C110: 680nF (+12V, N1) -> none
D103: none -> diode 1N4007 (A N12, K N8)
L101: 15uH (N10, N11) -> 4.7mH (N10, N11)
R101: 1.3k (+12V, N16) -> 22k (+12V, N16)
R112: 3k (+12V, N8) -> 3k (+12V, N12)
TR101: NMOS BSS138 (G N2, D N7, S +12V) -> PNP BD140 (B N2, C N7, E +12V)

┄┄┄┄┄┄┄┄┄┄

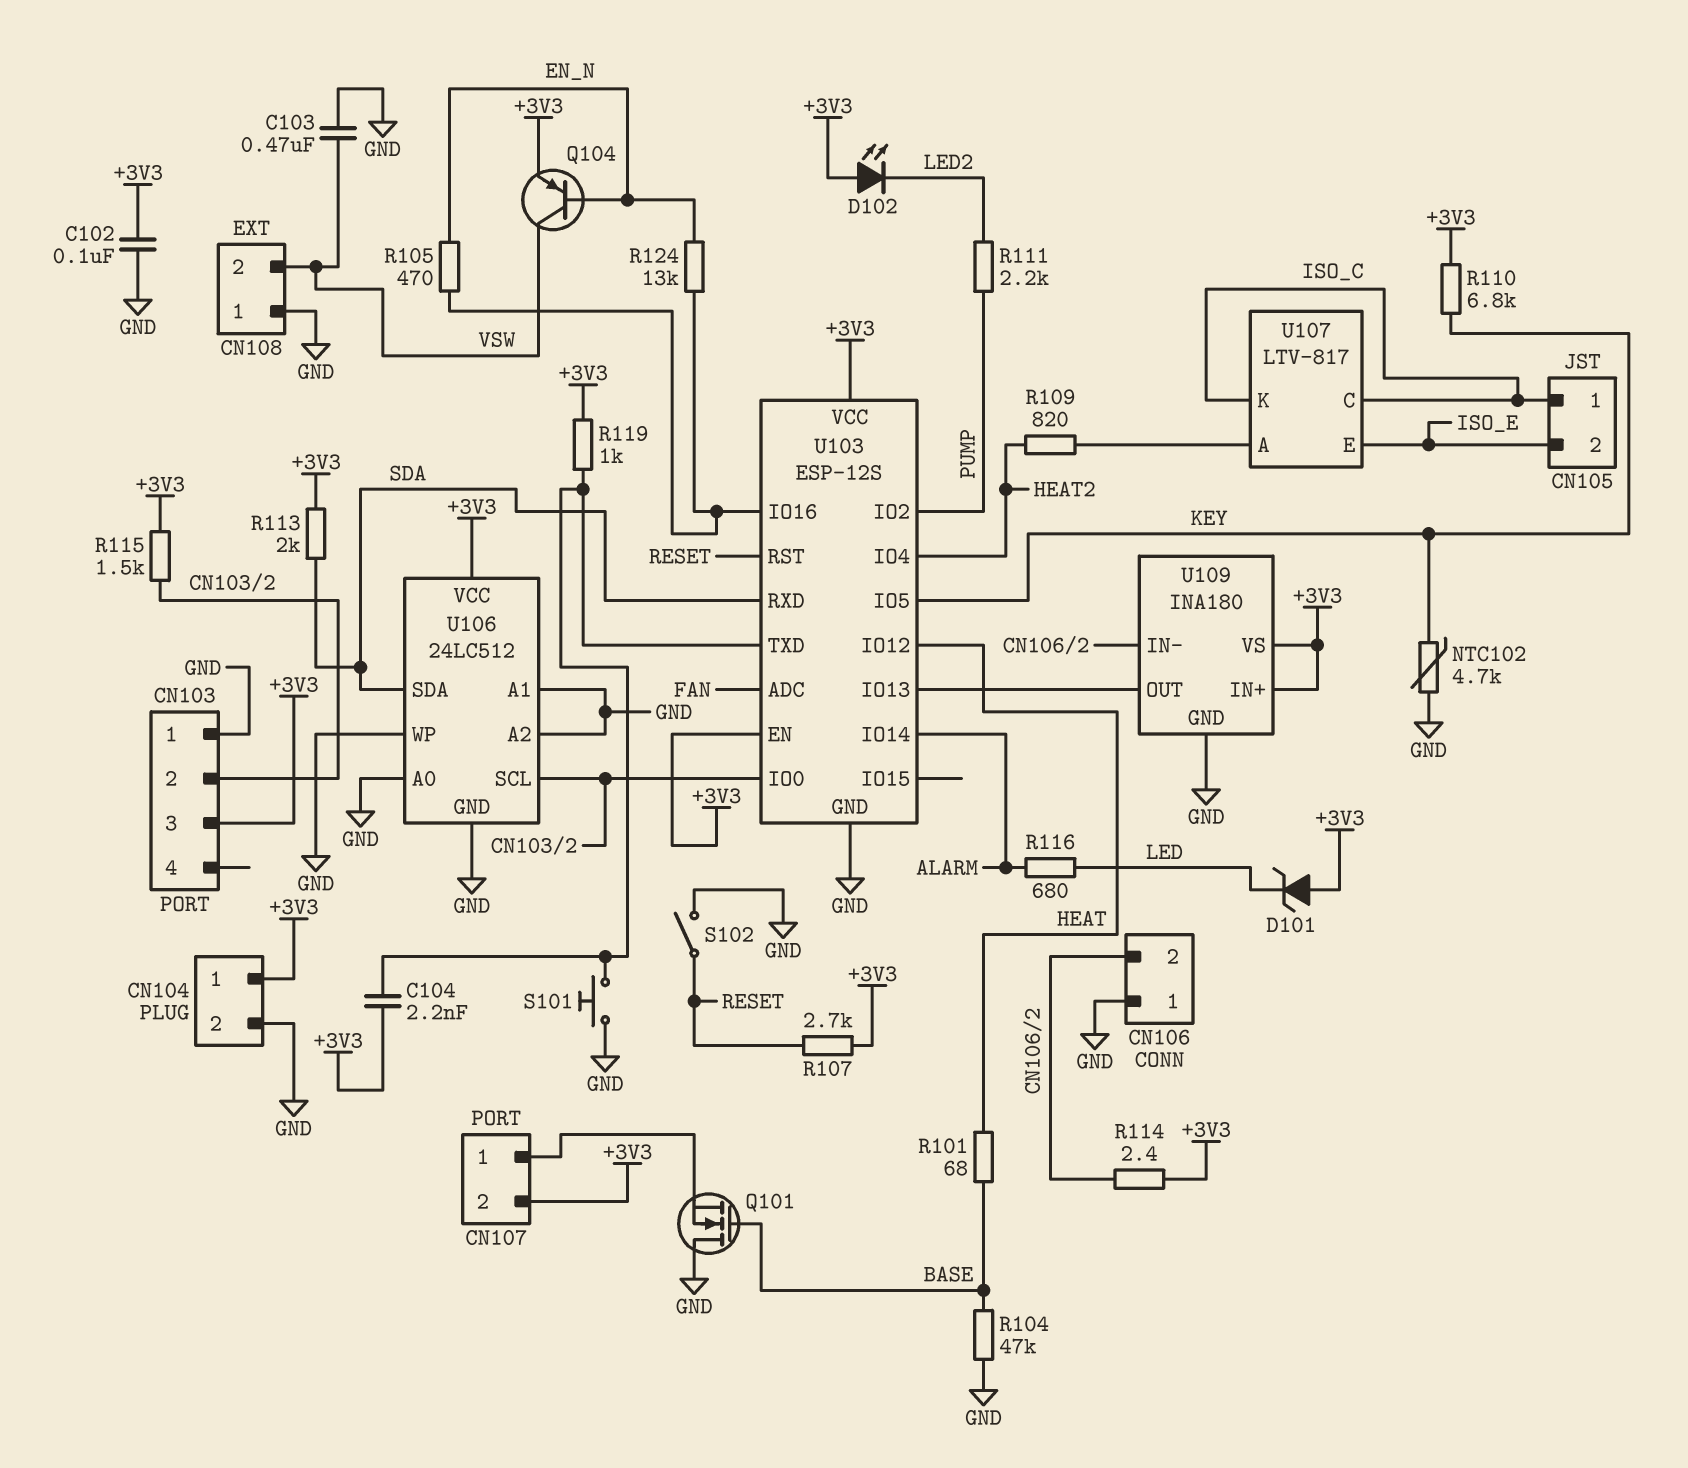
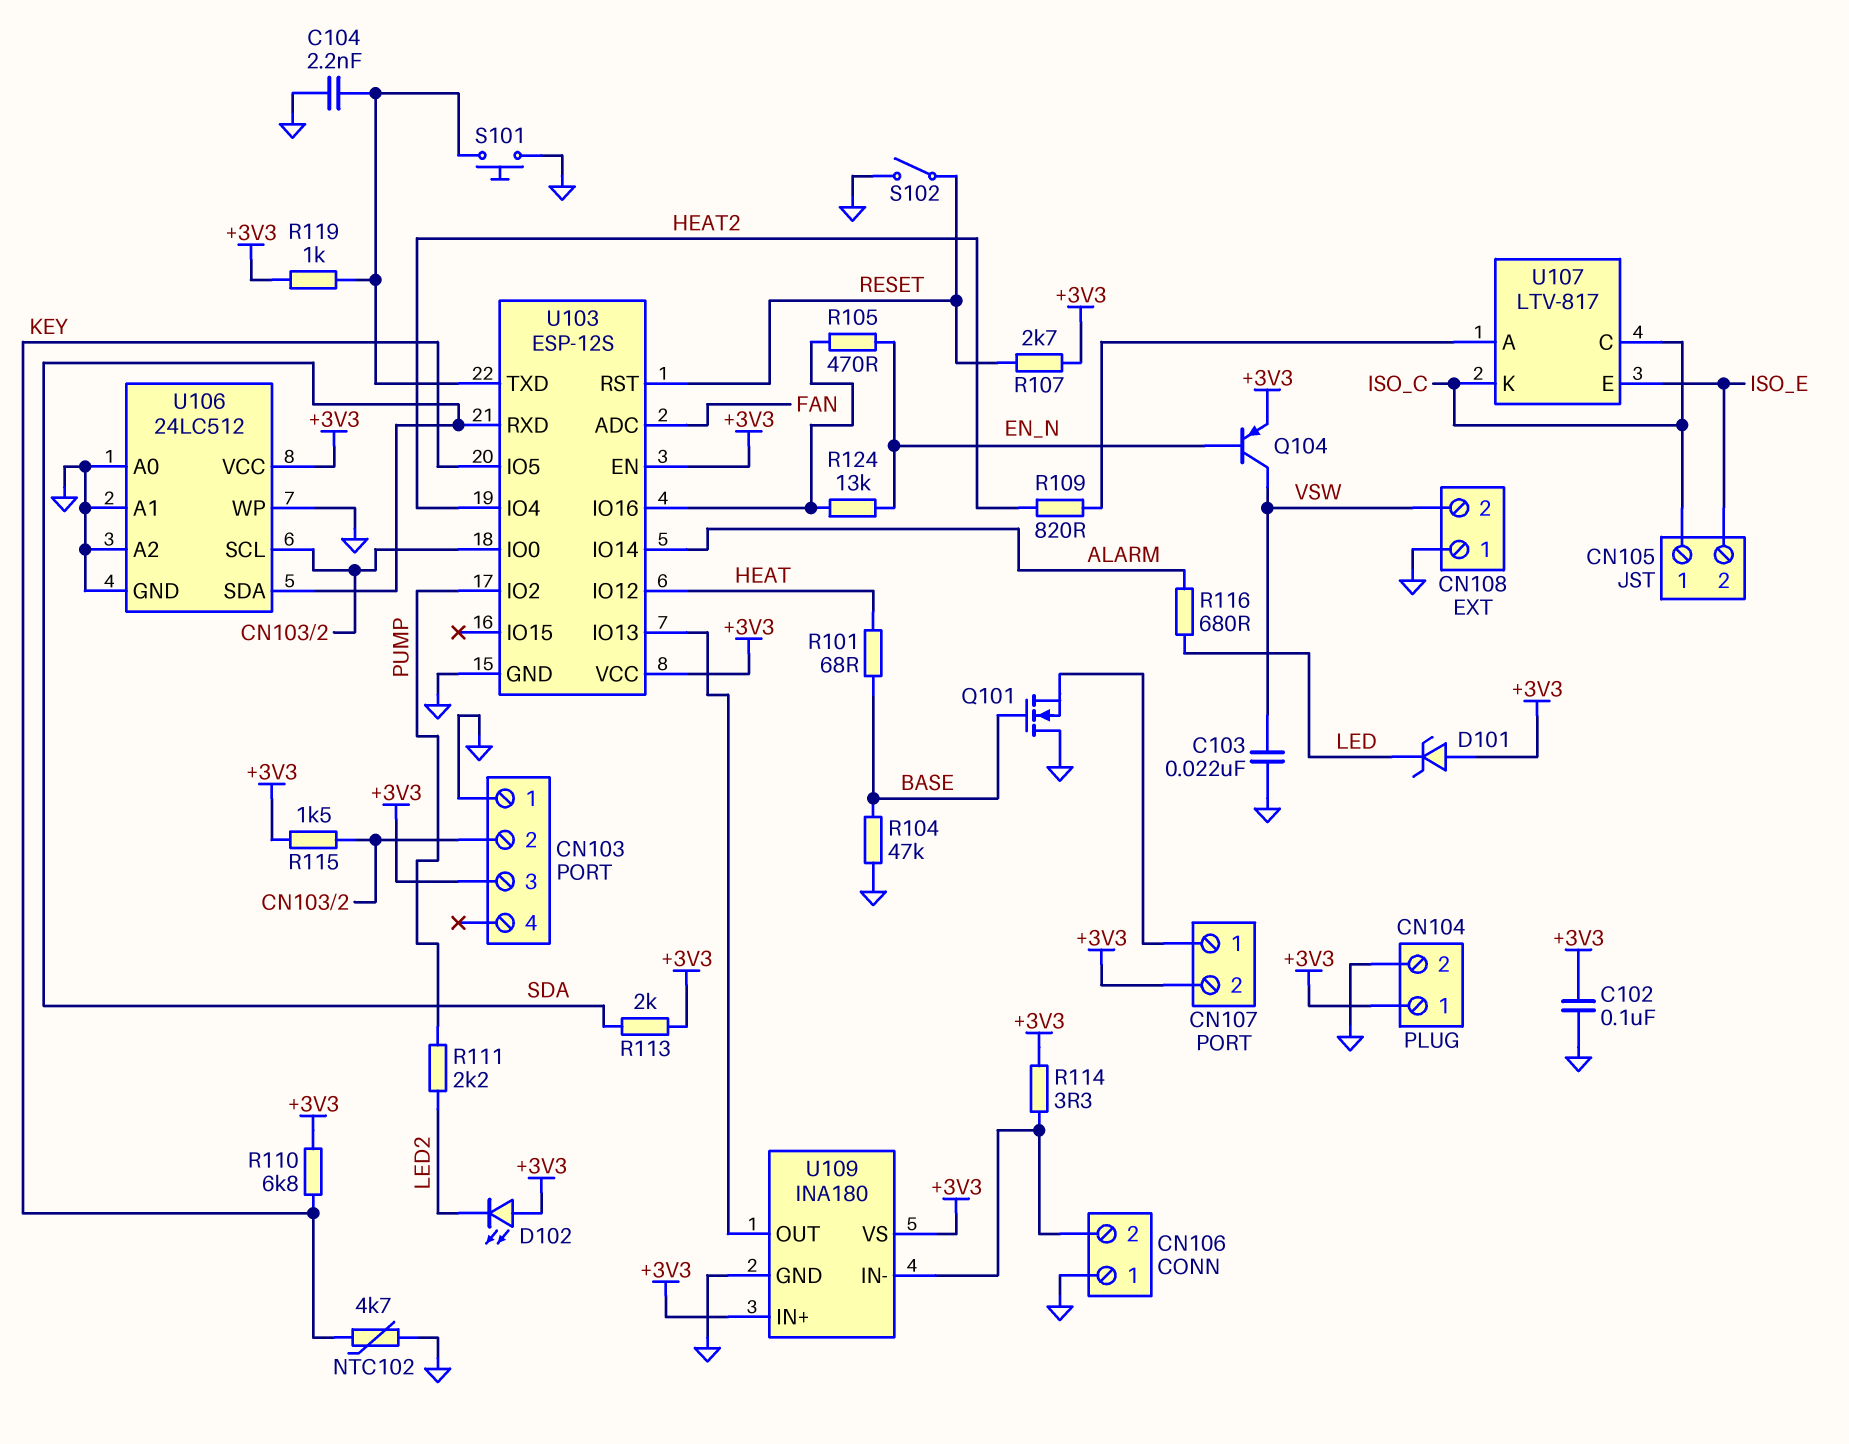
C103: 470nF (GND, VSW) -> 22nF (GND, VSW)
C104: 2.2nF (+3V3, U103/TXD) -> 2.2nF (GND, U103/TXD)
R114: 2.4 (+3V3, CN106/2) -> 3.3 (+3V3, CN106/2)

┄┄┄┄┄┄┄┄┄┄

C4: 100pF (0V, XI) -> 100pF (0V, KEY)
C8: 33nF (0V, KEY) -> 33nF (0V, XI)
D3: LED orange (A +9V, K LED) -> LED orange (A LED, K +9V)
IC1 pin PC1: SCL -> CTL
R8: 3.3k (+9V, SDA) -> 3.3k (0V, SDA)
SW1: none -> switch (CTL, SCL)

┄┄┄┄┄┄┄┄┄┄

§ PROBLEM STATEMENT
Quote the data above from the line containing "C8: 33nF (0V, KEY) -> 33nF (0V, XI)" to the line containing "SW1: none -> switch (CTL, SCL)", inclusive, and stop.

§ WORKED SOLUTION
C8: 33nF (0V, KEY) -> 33nF (0V, XI)
D3: LED orange (A +9V, K LED) -> LED orange (A LED, K +9V)
IC1 pin PC1: SCL -> CTL
R8: 3.3k (+9V, SDA) -> 3.3k (0V, SDA)
SW1: none -> switch (CTL, SCL)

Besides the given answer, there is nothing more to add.